▶ [EXERCISE GOAL] Across all entries below, how many lines include "tape"? Only the number, please.

Records from a data source:
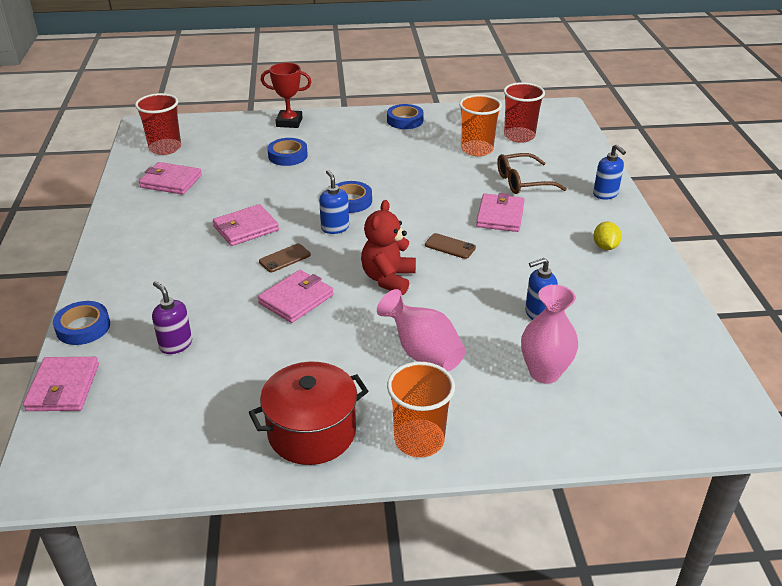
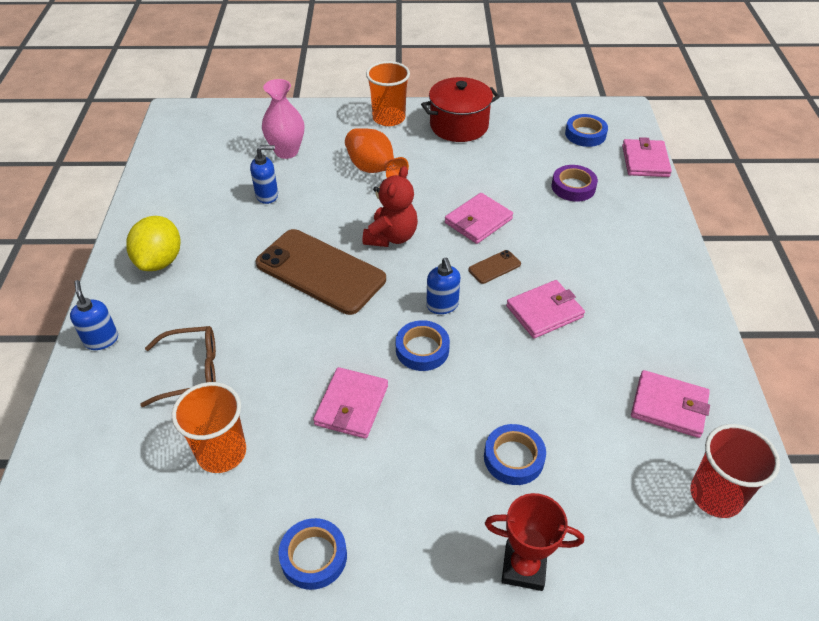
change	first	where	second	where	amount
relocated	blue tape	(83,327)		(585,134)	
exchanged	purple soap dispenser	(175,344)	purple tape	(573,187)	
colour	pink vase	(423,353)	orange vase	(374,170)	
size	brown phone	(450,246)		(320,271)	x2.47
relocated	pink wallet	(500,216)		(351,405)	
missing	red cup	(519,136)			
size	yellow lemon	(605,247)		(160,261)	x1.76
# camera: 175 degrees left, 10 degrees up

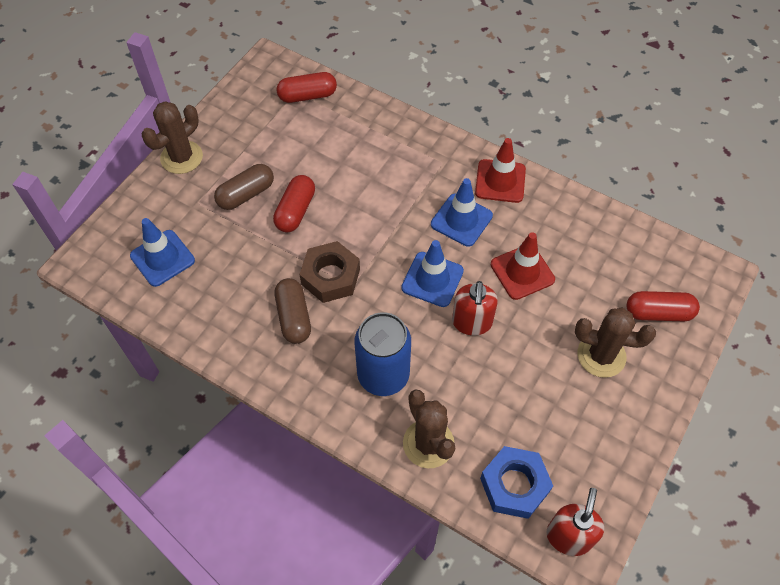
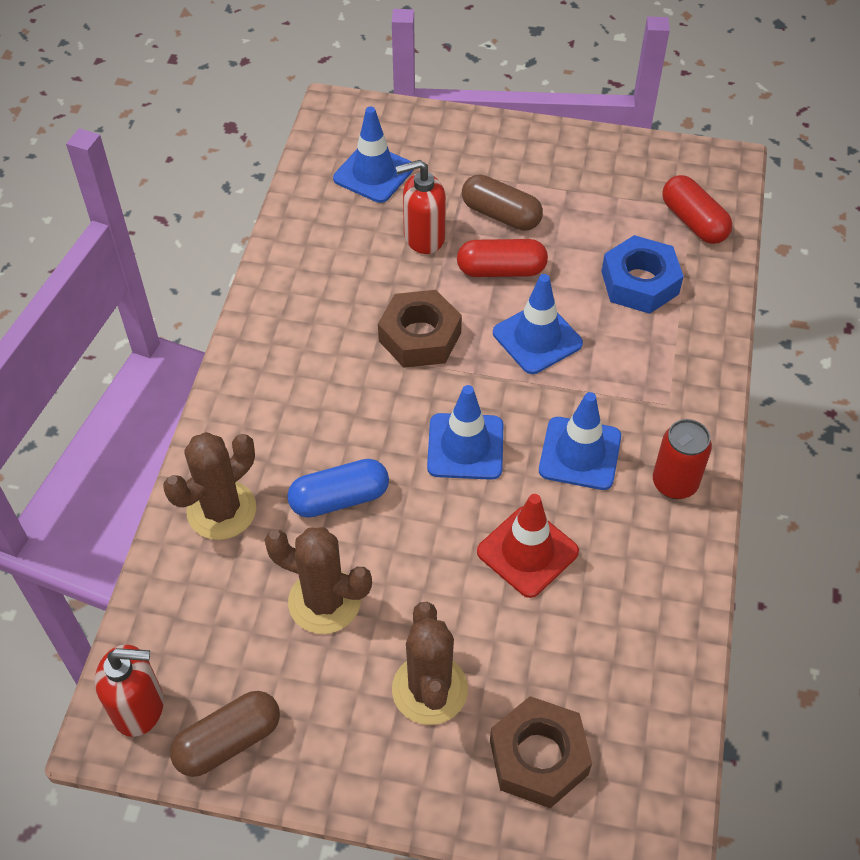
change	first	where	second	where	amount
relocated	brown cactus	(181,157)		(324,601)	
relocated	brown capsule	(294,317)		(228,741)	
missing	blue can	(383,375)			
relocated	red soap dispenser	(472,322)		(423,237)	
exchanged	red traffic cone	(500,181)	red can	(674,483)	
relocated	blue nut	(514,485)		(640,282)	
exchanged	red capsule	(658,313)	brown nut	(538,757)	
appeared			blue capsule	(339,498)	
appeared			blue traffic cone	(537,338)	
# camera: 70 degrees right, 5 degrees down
...
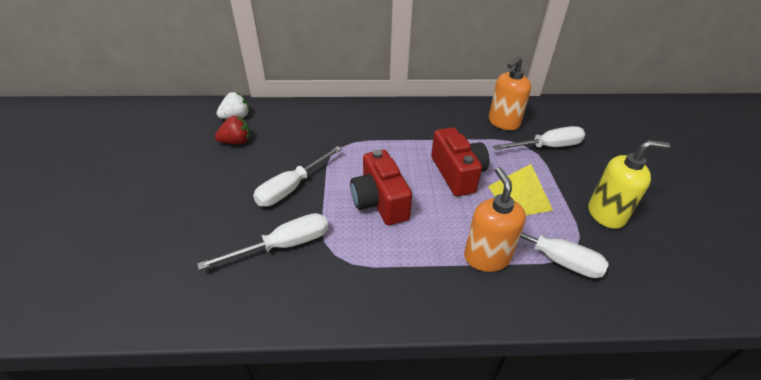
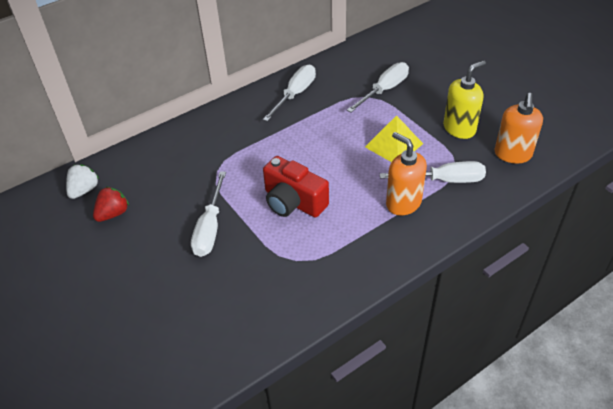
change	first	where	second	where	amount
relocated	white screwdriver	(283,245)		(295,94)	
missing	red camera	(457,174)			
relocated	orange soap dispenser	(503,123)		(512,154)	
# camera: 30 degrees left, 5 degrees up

▶ [EXERCISE RESULT] 2